[Problem to solve]
For the data below, please report each line where the word "grey" is found.

[Supplied records]
☆ ☆ ☆ ☆ ☆

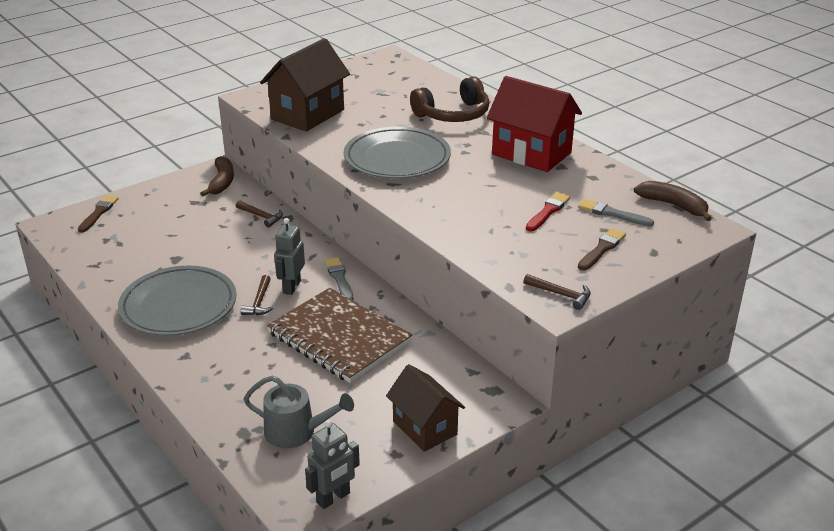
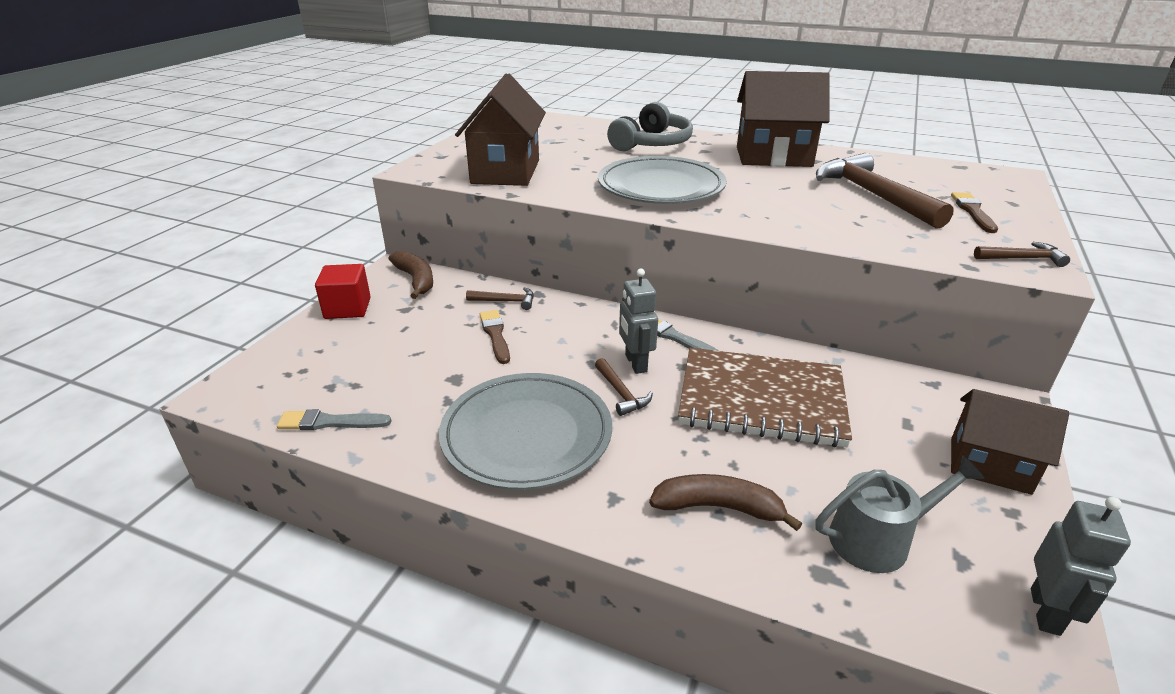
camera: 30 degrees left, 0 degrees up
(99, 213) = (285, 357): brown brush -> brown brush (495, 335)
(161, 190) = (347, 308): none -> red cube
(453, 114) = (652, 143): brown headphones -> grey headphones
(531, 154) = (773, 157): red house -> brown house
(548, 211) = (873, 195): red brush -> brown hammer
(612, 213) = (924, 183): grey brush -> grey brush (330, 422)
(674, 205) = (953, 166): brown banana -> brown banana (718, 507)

☆ ☆ ☆ ☆ ☆

[Result of the exercise]
(453, 114) = (652, 143): brown headphones -> grey headphones
(612, 213) = (924, 183): grey brush -> grey brush (330, 422)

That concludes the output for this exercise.